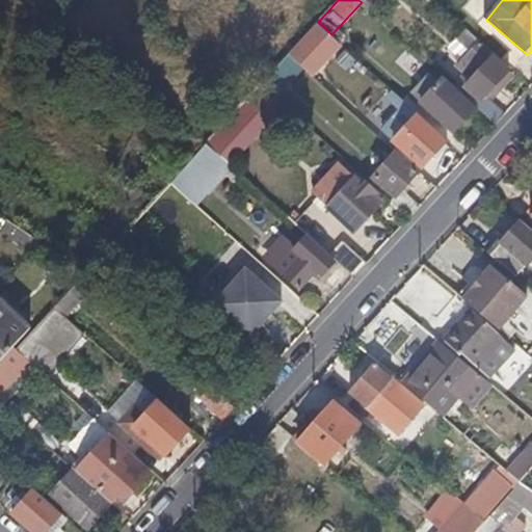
[(317,48),(327,35),(315,25),(290,52),(300,62),(304,67),(319,49),(317,48)]
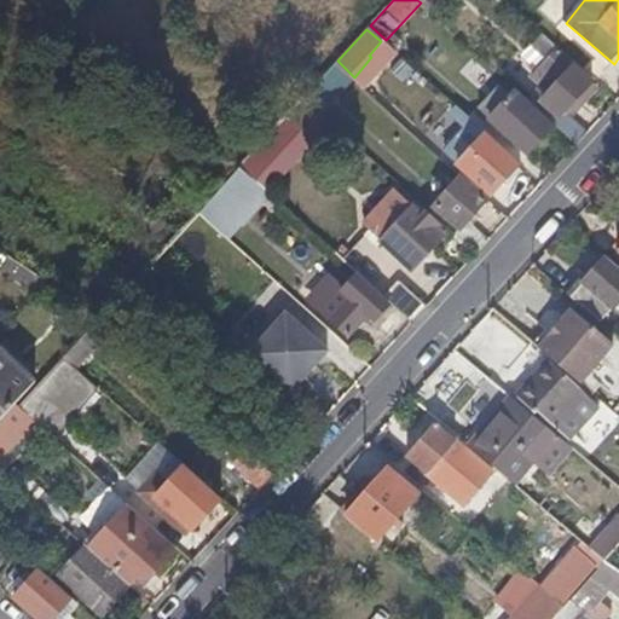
[(561,117),(594,80),(557,48),(545,64),(553,73),(544,85),(549,90),(542,100),(561,117)]
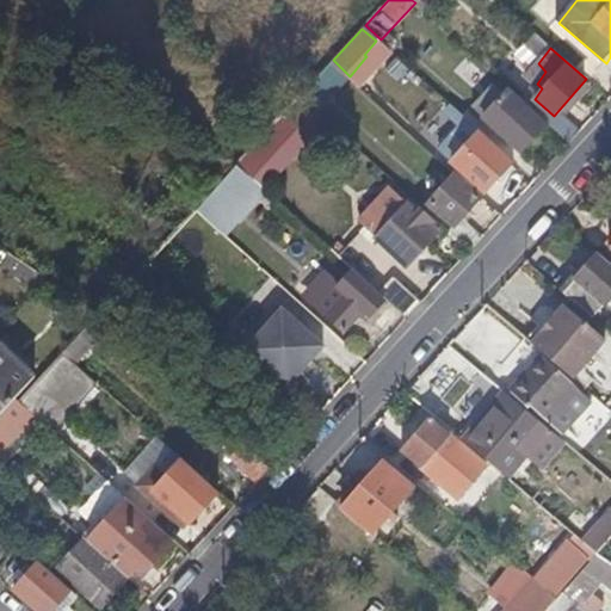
[(329,88),(345,72),(333,60),(318,75),(329,88)]
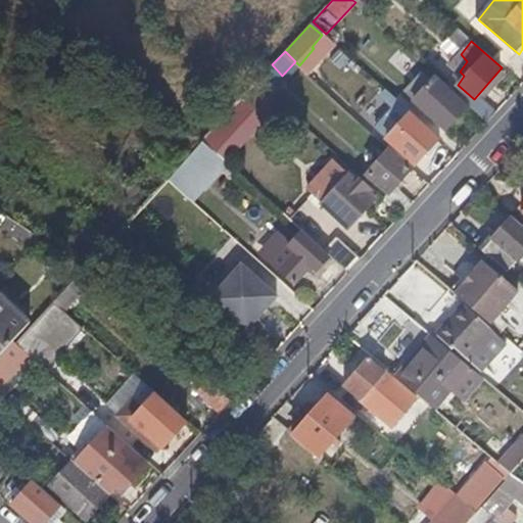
[(269,90),(282,76),(272,64),(257,80),(269,90)]
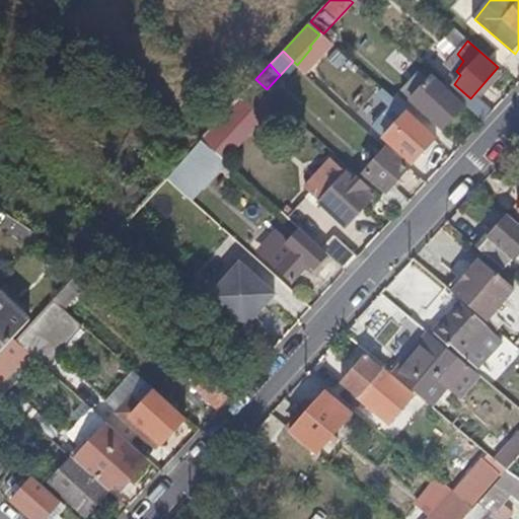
[(254,103),(267,89),(255,79),(233,104),(241,112),(250,102),(254,103)]
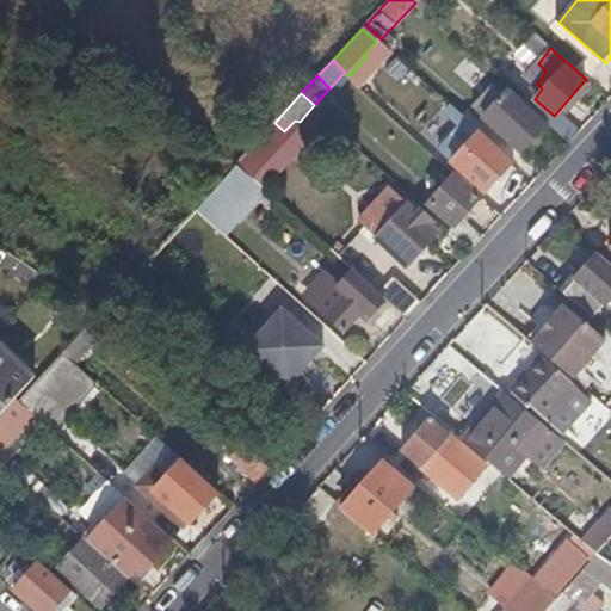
[(522,153),(545,125),(520,103),(514,107),(495,94),(491,100),(494,104),(483,118),(522,153)]
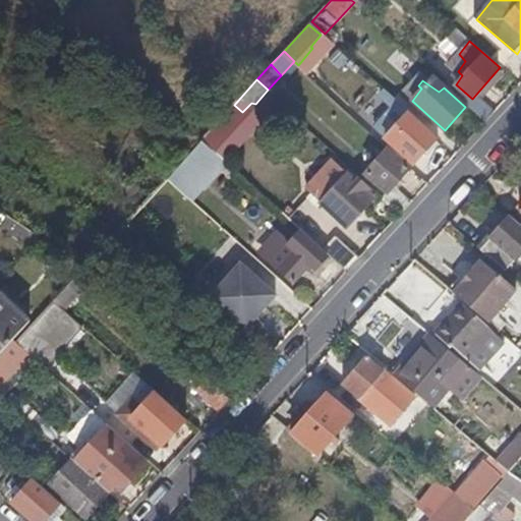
[(485,123),(496,111),(480,97),(470,108),(485,123)]
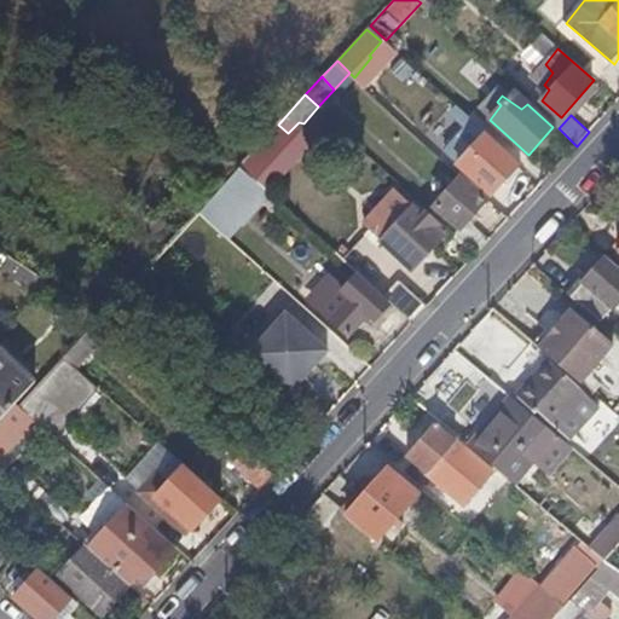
[(480,166),(501,144),(490,134),(470,156),(480,166)]
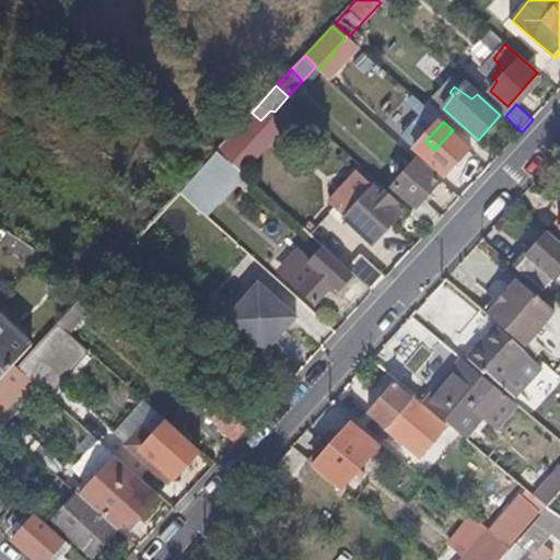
[(454,171),(473,148),(453,130),(434,150),(428,159),(442,173),(440,177),(443,181),(462,198),(471,187),(454,171)]
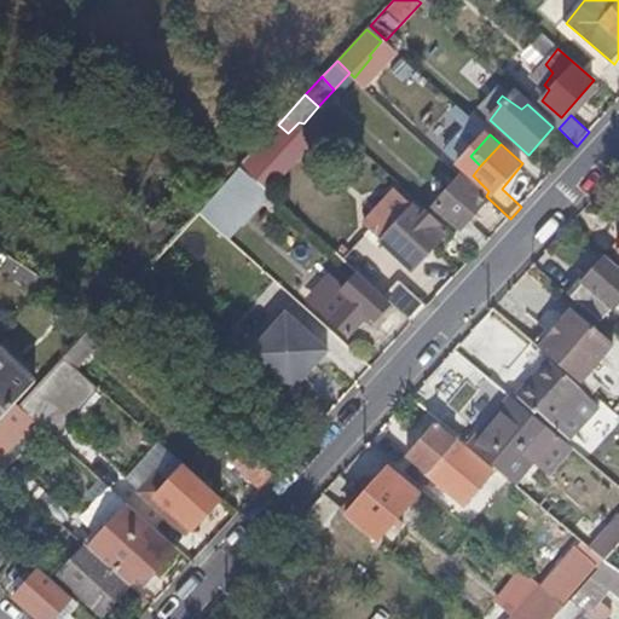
[(472,221),(490,200),(486,196),(463,177),(437,206),(458,226),(455,231),(478,253),(491,241),(472,221)]
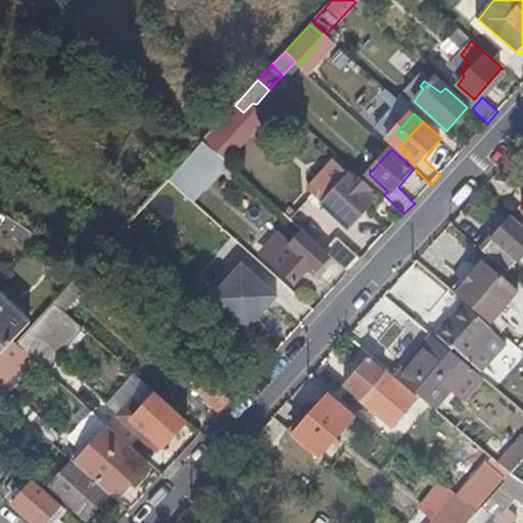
[(183,188),(204,164),(191,152),(170,176),(183,188)]
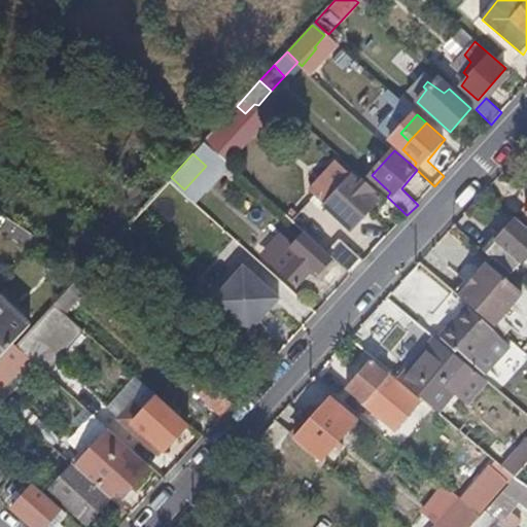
[(351,231),(379,201),(378,197),(381,190),(365,176),(358,182),(351,176),(332,198),(328,194),(322,200),(326,204),(324,207),(351,231)]
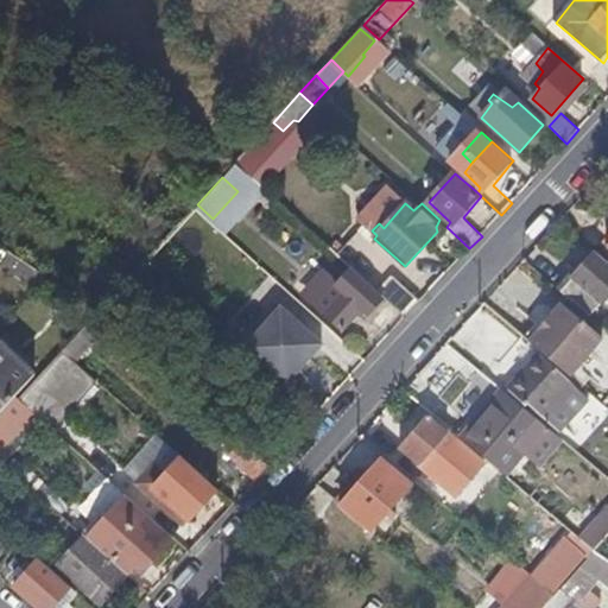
[(607,298),(607,264),(595,253),(561,291),(591,317),(607,298)]
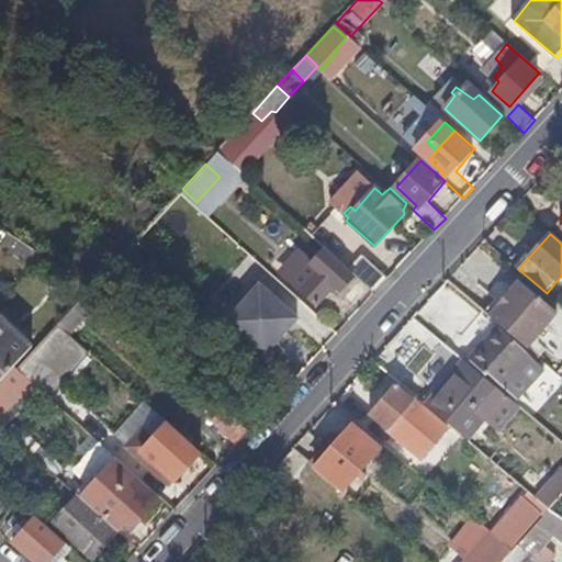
[(340,291),(353,277),(324,250),(313,263),(321,272),(302,290),(318,305),(334,287),(340,291)]
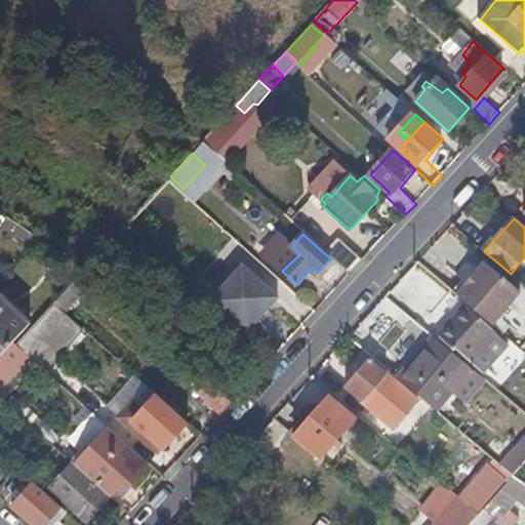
[(359,255),(336,234),(327,245),(332,251),(350,266),(359,255)]
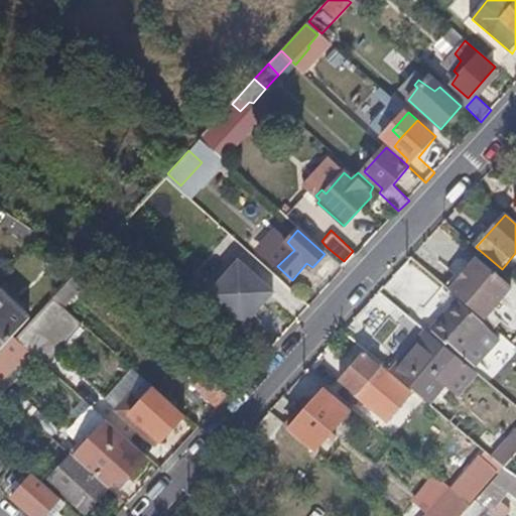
[(277,266),(294,250),(287,242),(274,259),(277,266)]
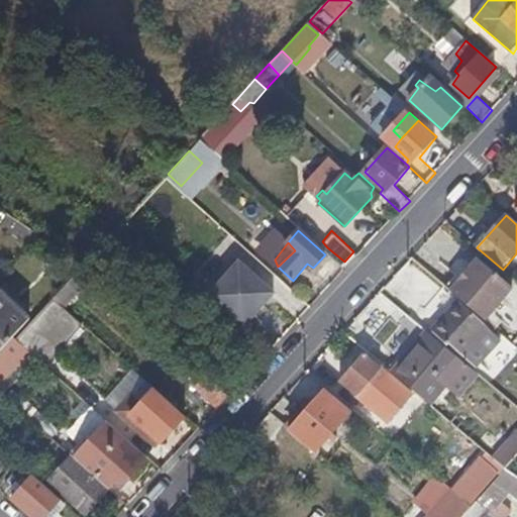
[(486,320),(513,286),(479,257),(451,290),(486,320)]
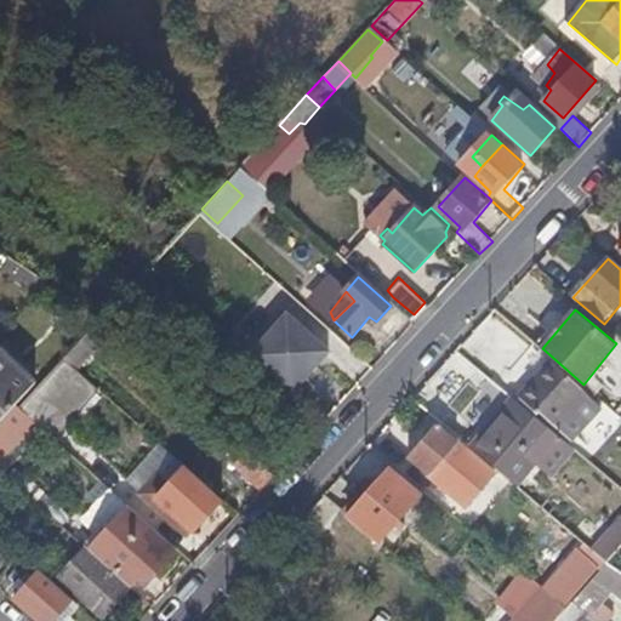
[(314,363),(328,349),(288,311),(249,352),(290,389),(300,380),(314,363)]
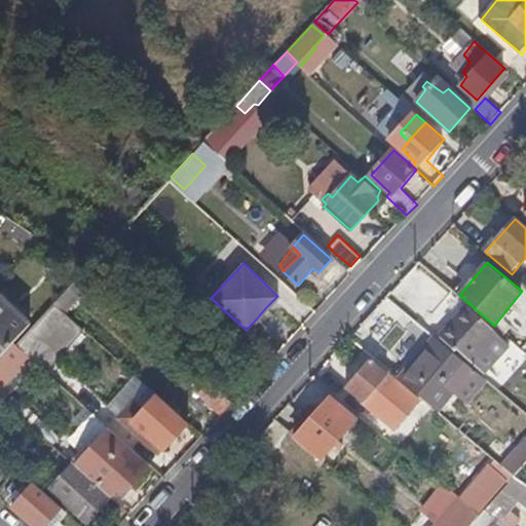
[(68,310),(98,277),(86,267),(57,299),(68,310)]
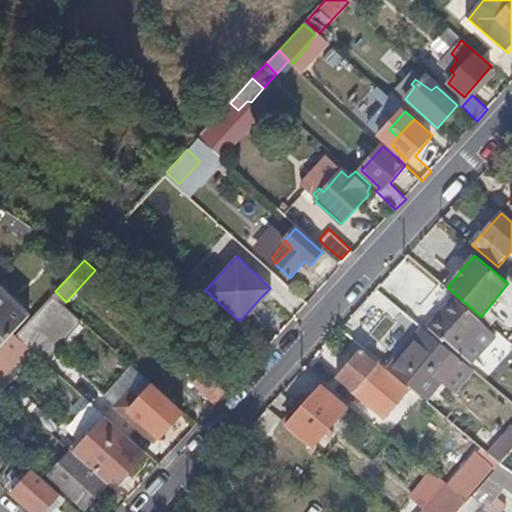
[(33,315),(0,284),(0,350),(17,332),(33,315)]
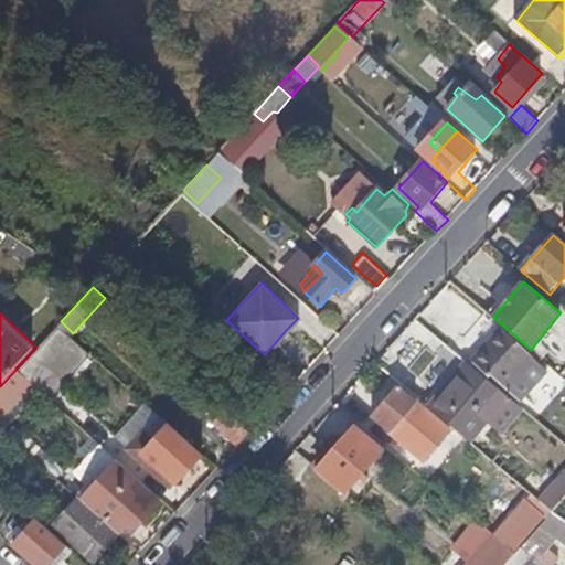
[(51,397),(93,351),(73,333),(61,321),(36,348),(19,366),(32,381),(42,388),(51,397)]
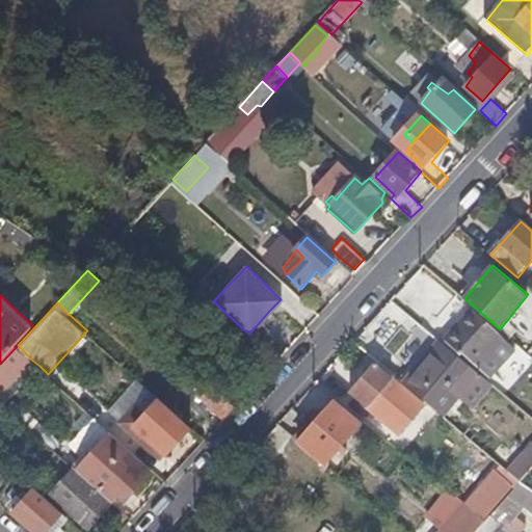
[(494,375),(516,347),(472,310),(445,342),(461,355),(464,351),(494,375)]
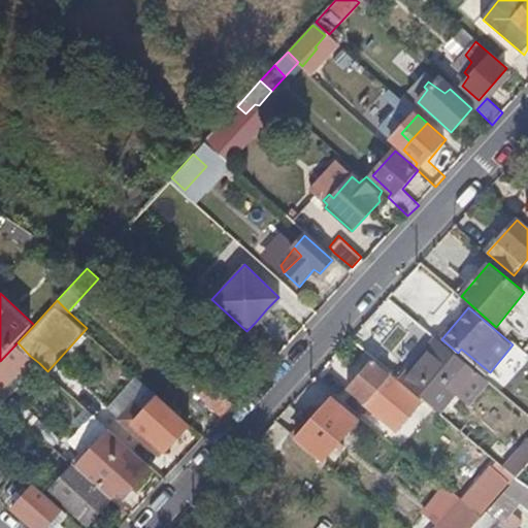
[(259,326),(271,312),(267,308),(255,323),(259,326)]
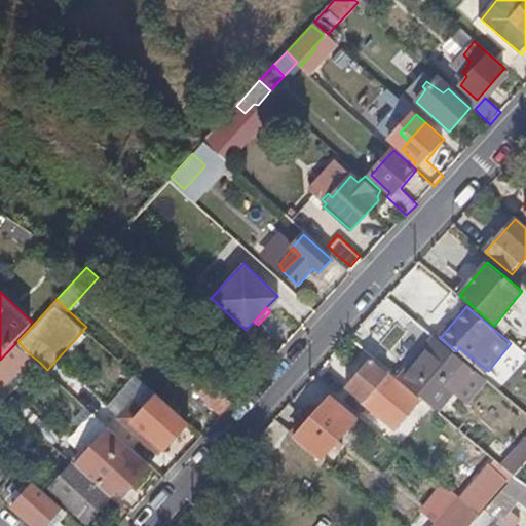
[(457,391),(475,371),(435,337),(399,378),(440,413),(457,391)]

* _Exercise directions_:
Could you copy all of the entries above exactly, without the pictures?

* _Answer for the task_:
[(317,48),(327,35),(315,25),(290,52),(300,62),(304,67),(319,49),(317,48)]
[(561,117),(594,80),(557,48),(545,64),(553,73),(544,85),(549,90),(542,100),(561,117)]
[(329,88),(345,72),(333,60),(318,75),(329,88)]
[(269,90),(282,76),(272,64),(257,80),(269,90)]
[(254,103),(267,89),(255,79),(233,104),(241,112),(250,102),(254,103)]
[(522,153),(545,125),(520,103),(514,107),(495,94),(491,100),(494,104),(483,118),(522,153)]
[(485,123),(496,111),(480,97),(470,108),(485,123)]
[(480,166),(501,144),(490,134),(470,156),(480,166)]
[(454,171),(473,148),(453,130),(434,150),(428,159),(442,173),(440,177),(443,181),(462,198),(471,187),(454,171)]
[(472,221),(490,200),(486,196),(463,177),(437,206),(458,226),(455,231),(478,253),(491,241),(472,221)]
[(183,188),(204,164),(191,152),(170,176),(183,188)]
[(351,231),(379,201),(378,197),(381,190),(365,176),(358,182),(351,176),(332,198),(328,194),(322,200),(326,204),(324,207),(351,231)]
[(607,298),(607,264),(595,253),(561,291),(591,317),(607,298)]
[(340,291),(353,277),(324,250),(313,263),(321,272),(302,290),(318,305),(334,287),(340,291)]
[(359,255),(336,234),(327,245),(332,251),(350,266),(359,255)]
[(277,266),(294,250),(287,242),(274,259),(277,266)]
[(486,320),(513,286),(479,257),(451,290),(486,320)]
[(314,363),(328,349),(288,311),(249,352),(290,389),(300,380),(314,363)]
[(68,310),(98,277),(86,267),(57,299),(68,310)]
[(33,315),(0,284),(0,350),(17,332),(33,315)]
[(51,397),(93,351),(73,333),(61,321),(36,348),(19,366),(32,381),(42,388),(51,397)]
[(494,375),(516,347),(472,310),(445,342),(461,355),(464,351),(494,375)]
[(259,326),(271,312),(267,308),(255,323),(259,326)]
[(457,391),(475,371),(435,337),(399,378),(440,413),(457,391)]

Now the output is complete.